**TASK PROMPT:** Return the records that follow unaltered. Omit every picture.
----
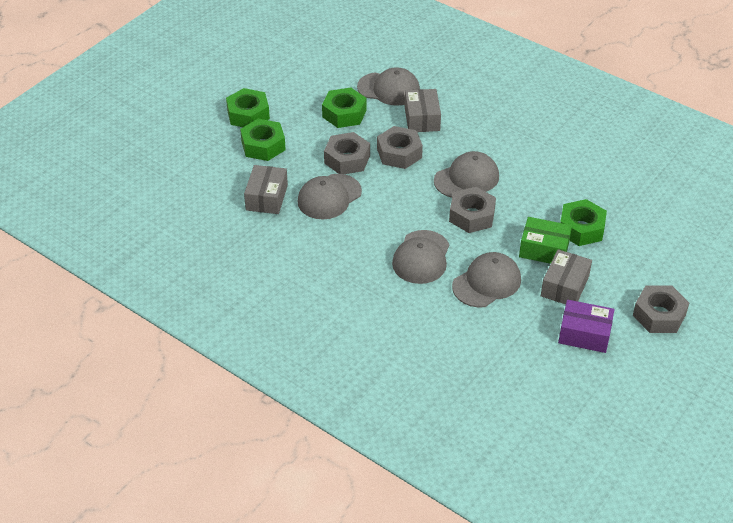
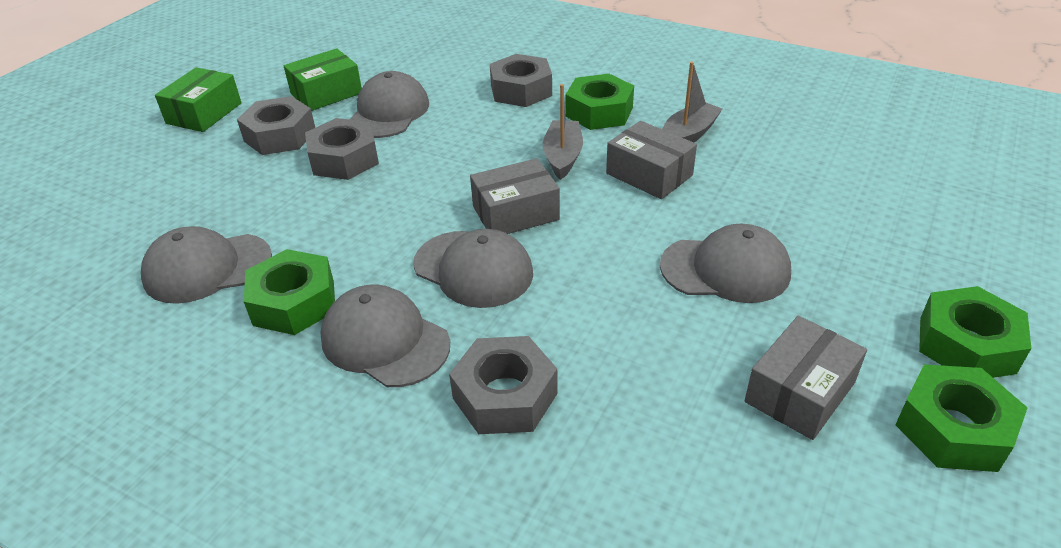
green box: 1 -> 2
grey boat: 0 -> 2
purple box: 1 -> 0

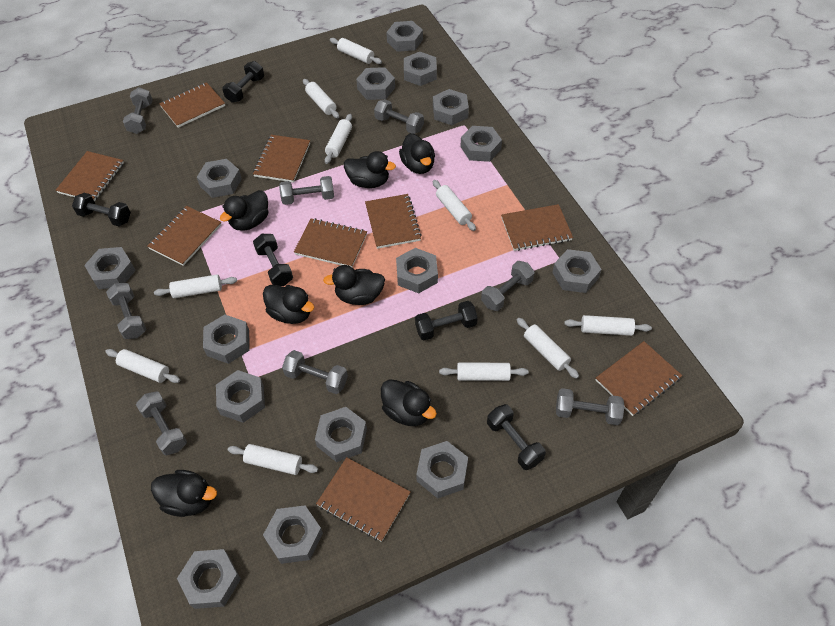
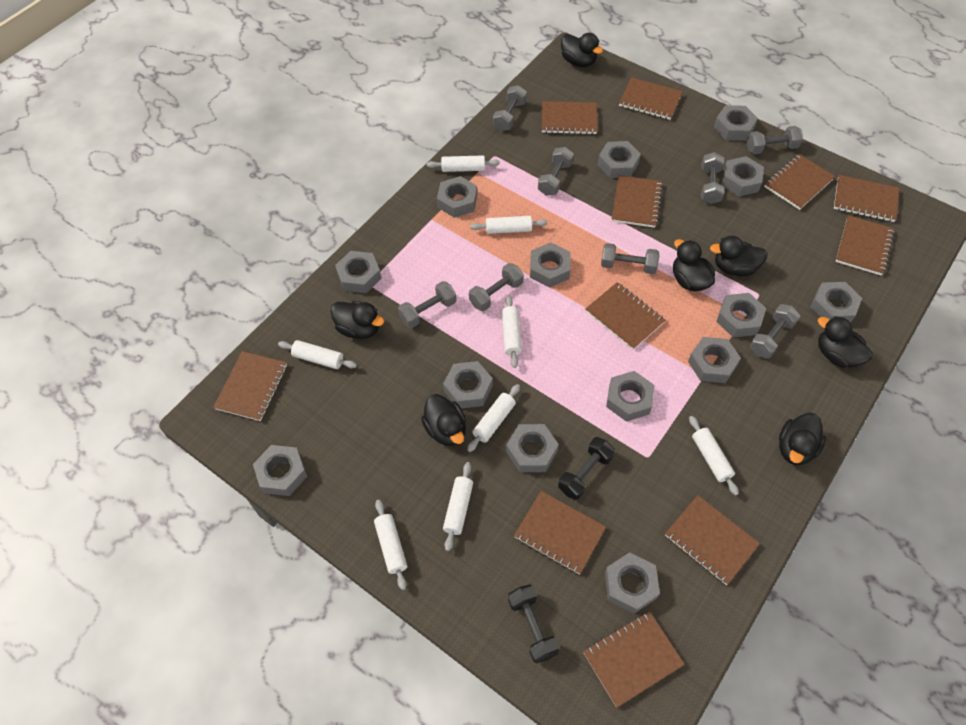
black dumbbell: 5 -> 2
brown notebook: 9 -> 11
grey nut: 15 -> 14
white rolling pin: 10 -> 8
----
**YOUR RESPONSE:**
green box: 1 -> 2
grey boat: 0 -> 2
purple box: 1 -> 0

black dumbbell: 5 -> 2
brown notebook: 9 -> 11
grey nut: 15 -> 14
white rolling pin: 10 -> 8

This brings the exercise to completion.